--- DATA EXTRACT ---
^^^^^^^^^^^^^^^^

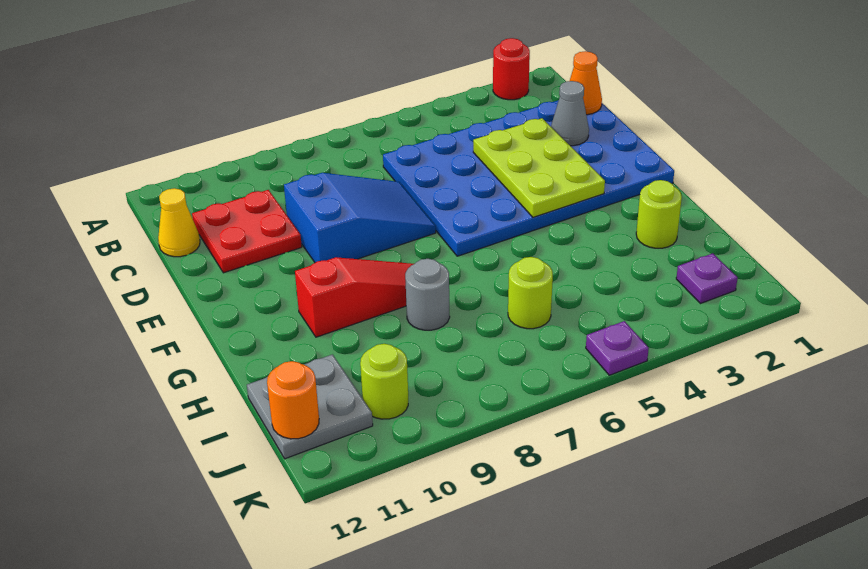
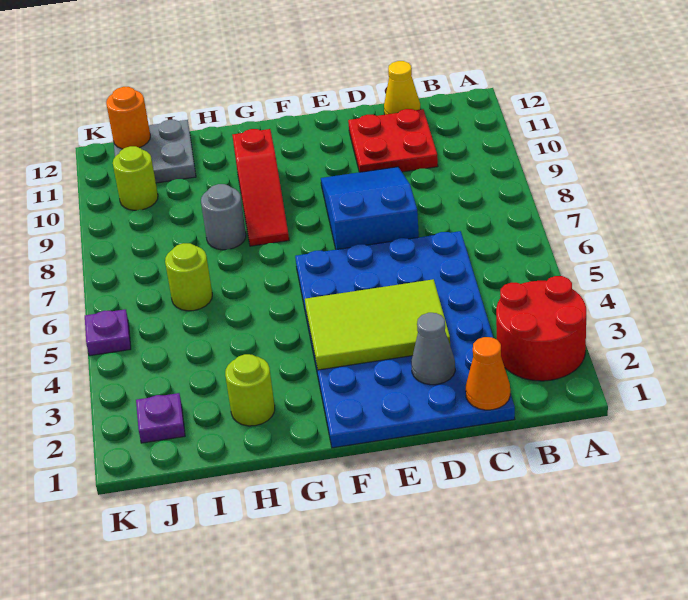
red round brick A2 level 1 -> red round brick A2:B3 level 1
lime plate D3:F4 level 2 -> lime tile D3:F4 level 2
blue slope D7:E9 level 1 top 9 -> blue slope D7:E9 level 1 top 7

^^^^^^^^^^^^^^^^

--- WHAT IS EXPECTED ---
Pictures stay out; everything else in the listing above gets repeated exactly.

--- PROBLEM SOLUTION ---
red round brick A2 level 1 -> red round brick A2:B3 level 1
lime plate D3:F4 level 2 -> lime tile D3:F4 level 2
blue slope D7:E9 level 1 top 9 -> blue slope D7:E9 level 1 top 7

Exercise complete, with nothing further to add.